### Assignment
Only the lines from the line holding "F4: 3A (PWR_IN, VX) -> none" through the final line of the entries below are to be returned, exactly as they stand.

Records from a dataset:

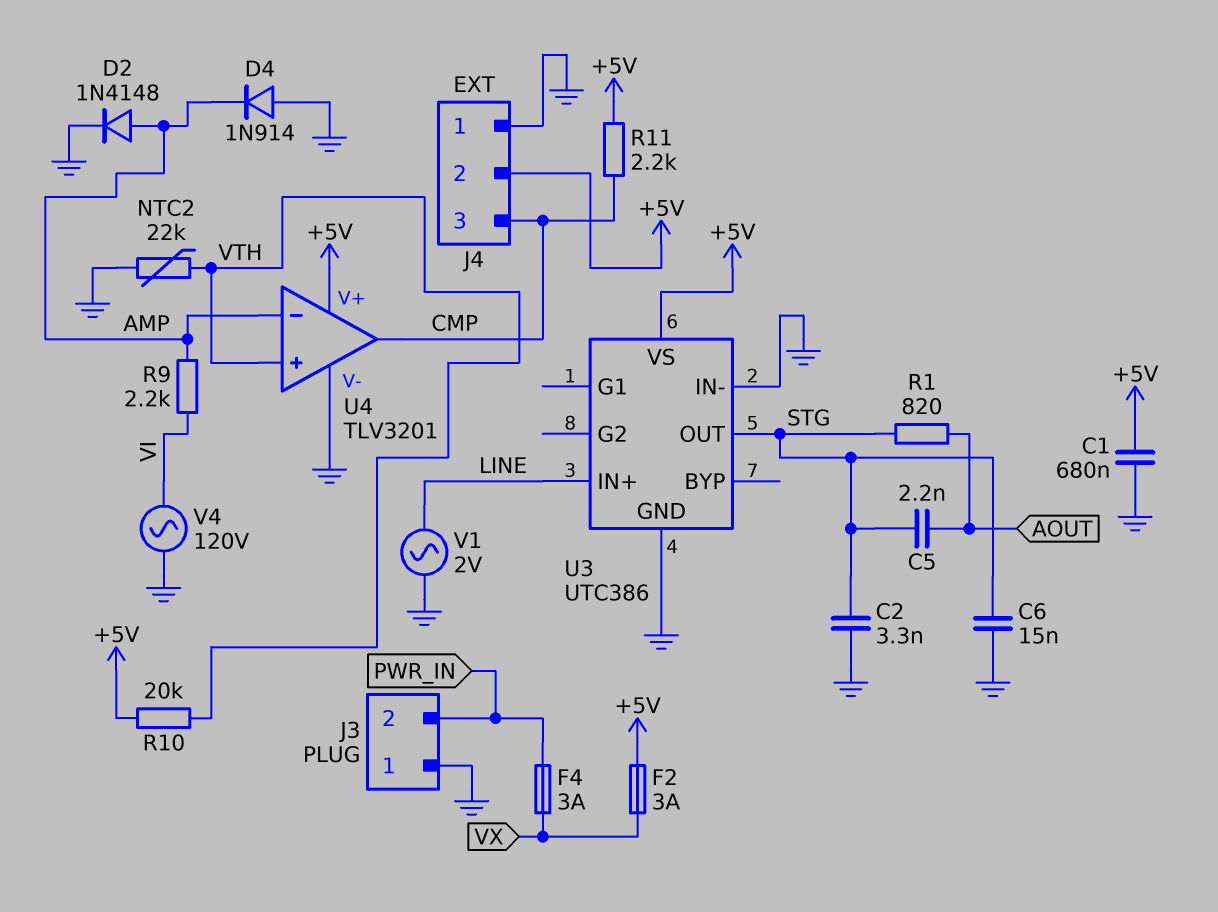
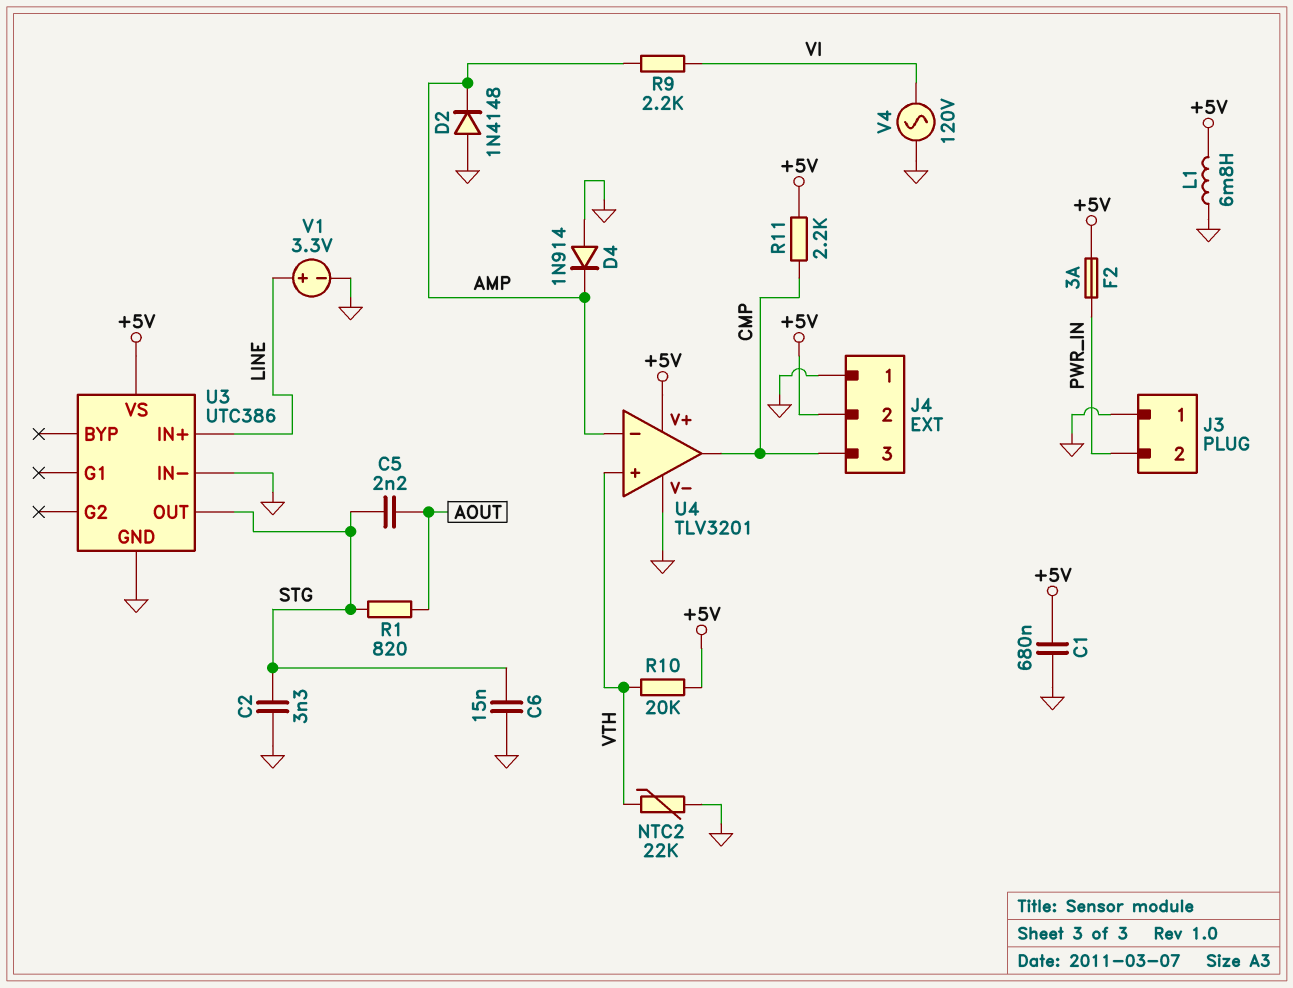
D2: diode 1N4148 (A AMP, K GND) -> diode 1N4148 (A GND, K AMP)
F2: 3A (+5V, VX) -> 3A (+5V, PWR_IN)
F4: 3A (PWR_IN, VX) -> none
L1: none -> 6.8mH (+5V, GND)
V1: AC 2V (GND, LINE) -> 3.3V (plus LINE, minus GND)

### Task response
F4: 3A (PWR_IN, VX) -> none
L1: none -> 6.8mH (+5V, GND)
V1: AC 2V (GND, LINE) -> 3.3V (plus LINE, minus GND)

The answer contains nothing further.